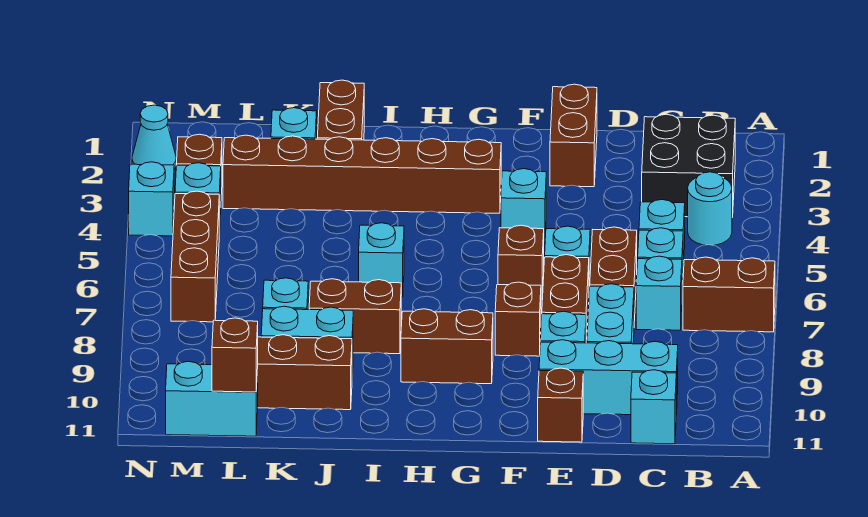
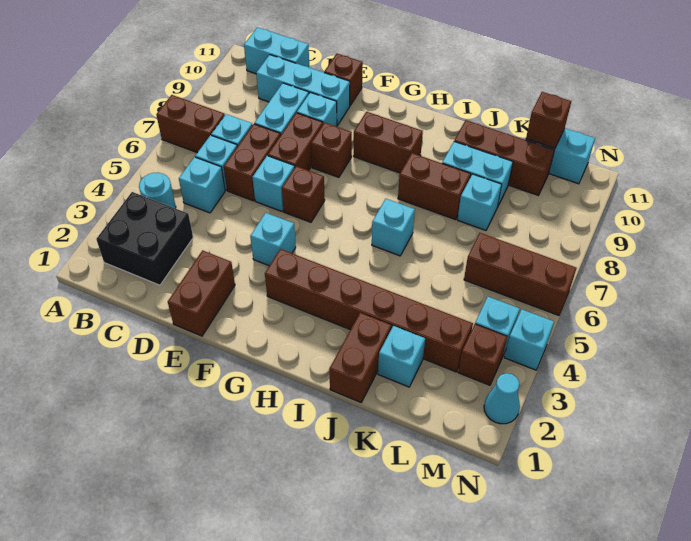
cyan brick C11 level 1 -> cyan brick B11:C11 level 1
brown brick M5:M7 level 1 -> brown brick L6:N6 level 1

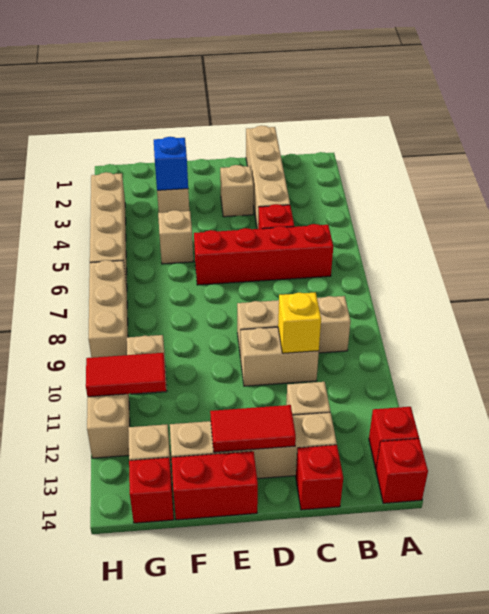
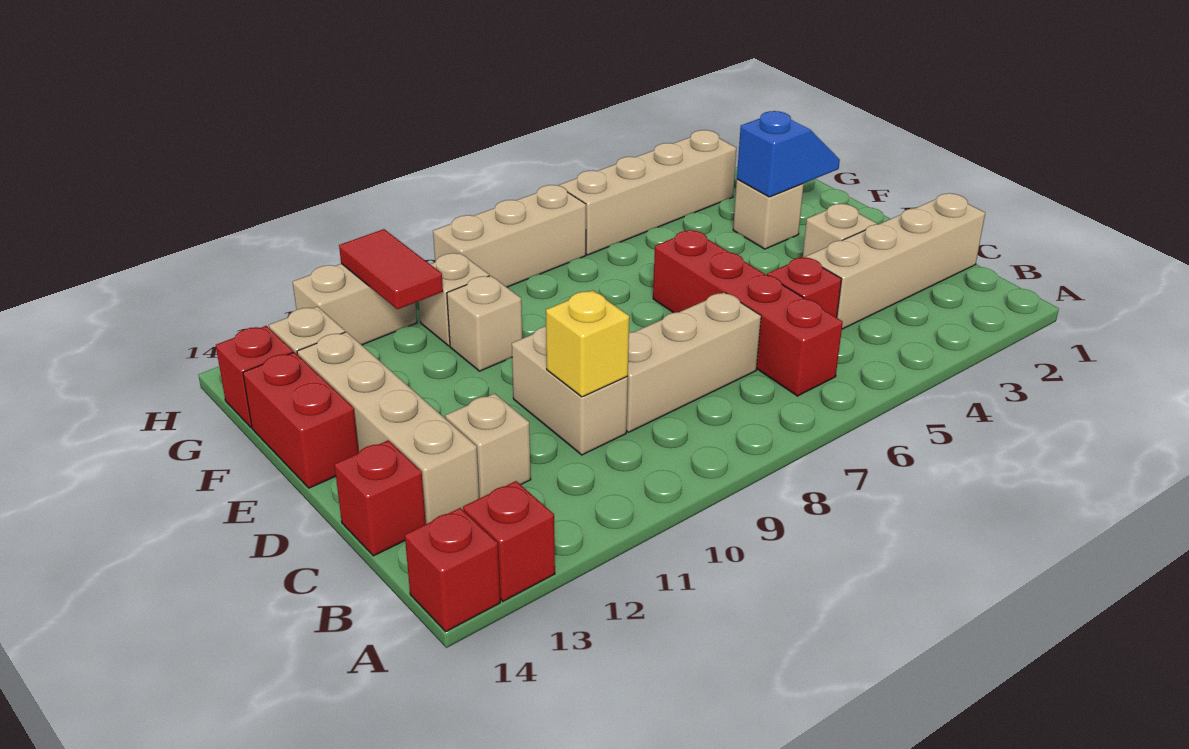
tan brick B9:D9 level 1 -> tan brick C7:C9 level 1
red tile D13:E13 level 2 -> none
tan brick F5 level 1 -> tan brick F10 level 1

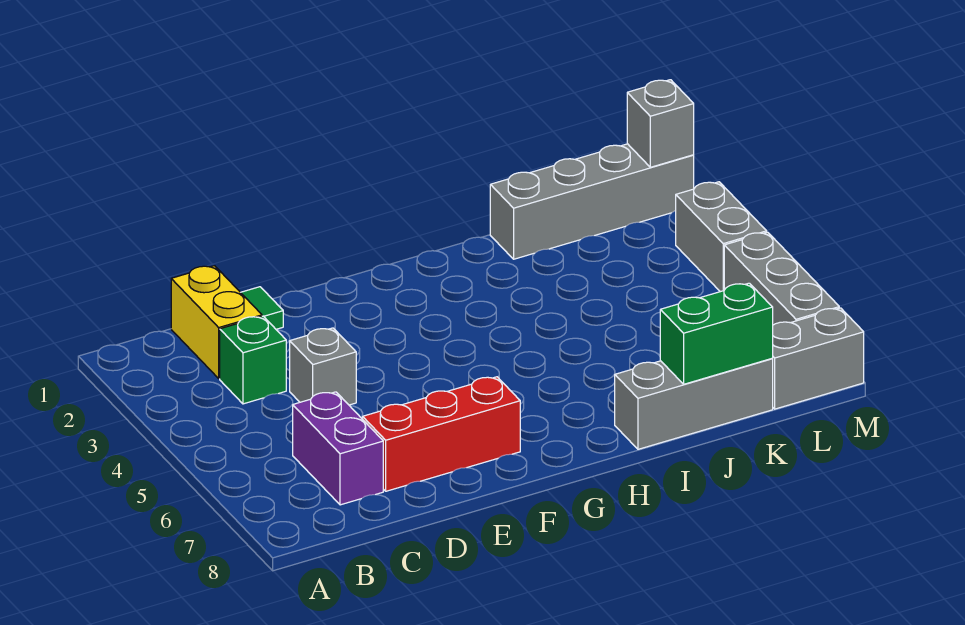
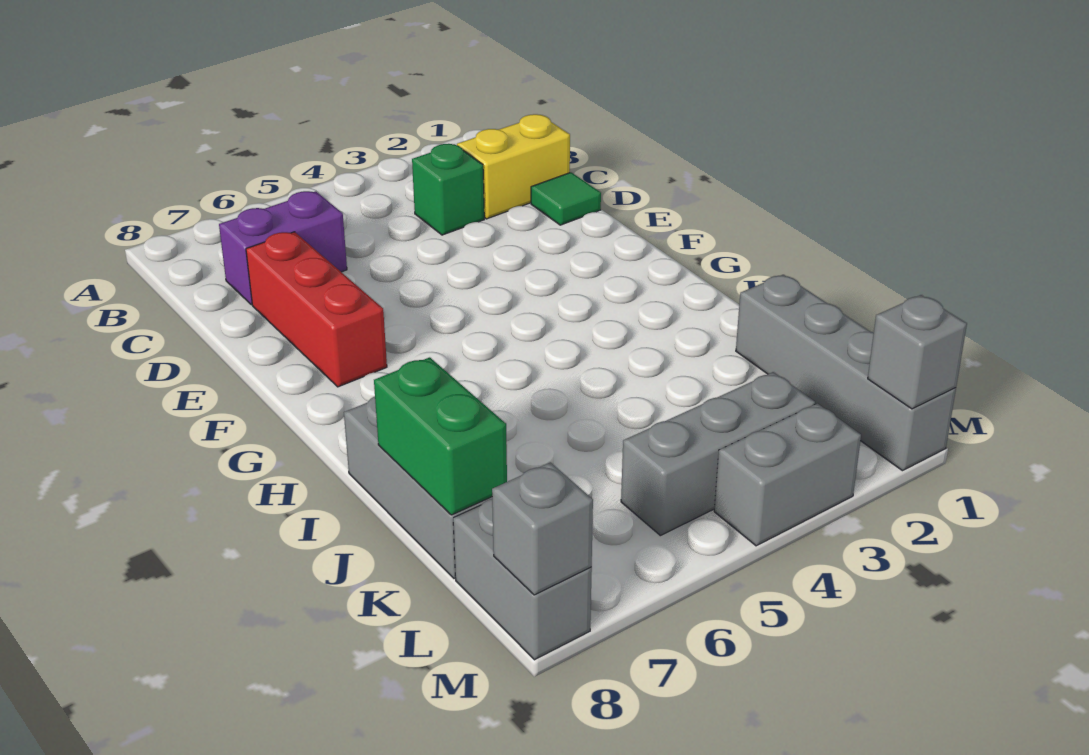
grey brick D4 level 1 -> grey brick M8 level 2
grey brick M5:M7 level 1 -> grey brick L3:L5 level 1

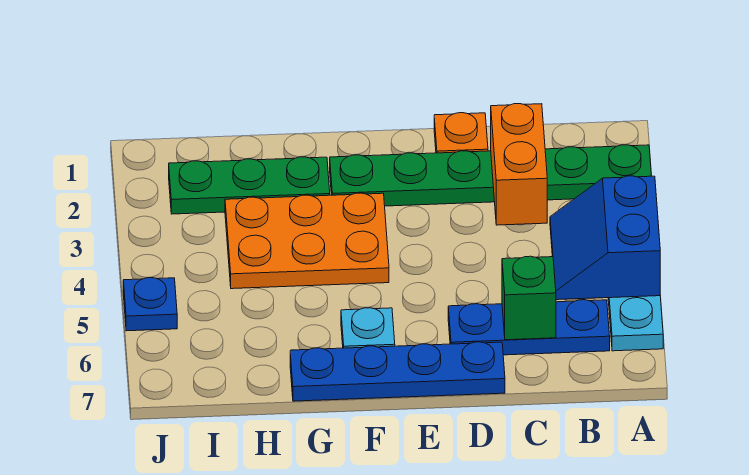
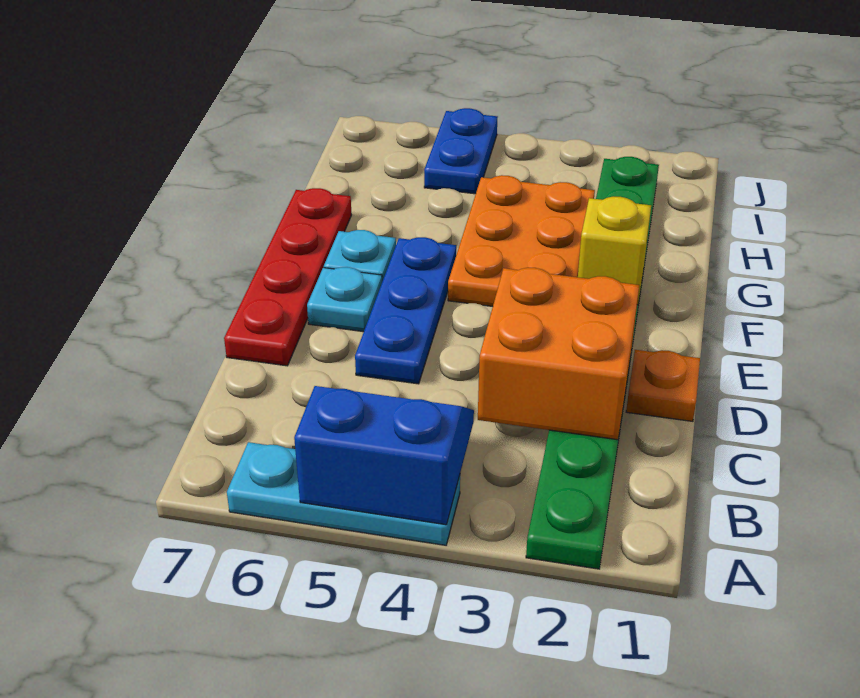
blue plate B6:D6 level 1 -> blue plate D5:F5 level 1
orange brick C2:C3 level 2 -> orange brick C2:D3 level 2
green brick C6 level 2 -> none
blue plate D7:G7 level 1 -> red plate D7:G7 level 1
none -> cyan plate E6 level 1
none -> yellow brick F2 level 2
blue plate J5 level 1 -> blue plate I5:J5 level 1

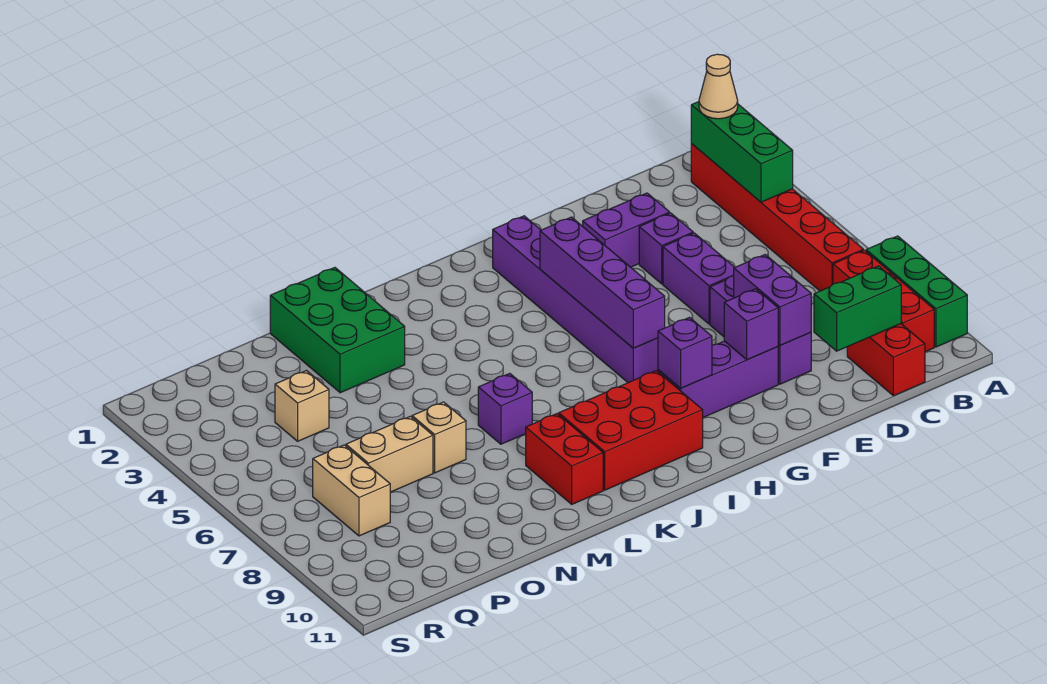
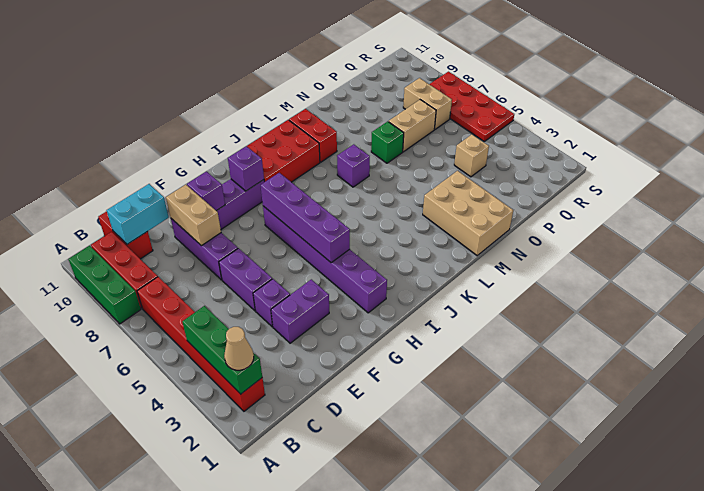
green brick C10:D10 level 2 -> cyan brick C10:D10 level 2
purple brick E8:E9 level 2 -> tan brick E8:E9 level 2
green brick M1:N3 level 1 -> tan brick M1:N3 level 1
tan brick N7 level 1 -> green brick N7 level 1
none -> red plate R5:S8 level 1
============
### Exercise requirements:
Having located the line with "grey brick M5:M7", copy it exactly along with every later line through the end of the listing above, but omit the pictures.

### Solution below:
grey brick M5:M7 level 1 -> grey brick L3:L5 level 1

blue plate B6:D6 level 1 -> blue plate D5:F5 level 1
orange brick C2:C3 level 2 -> orange brick C2:D3 level 2
green brick C6 level 2 -> none
blue plate D7:G7 level 1 -> red plate D7:G7 level 1
none -> cyan plate E6 level 1
none -> yellow brick F2 level 2
blue plate J5 level 1 -> blue plate I5:J5 level 1

green brick C10:D10 level 2 -> cyan brick C10:D10 level 2
purple brick E8:E9 level 2 -> tan brick E8:E9 level 2
green brick M1:N3 level 1 -> tan brick M1:N3 level 1
tan brick N7 level 1 -> green brick N7 level 1
none -> red plate R5:S8 level 1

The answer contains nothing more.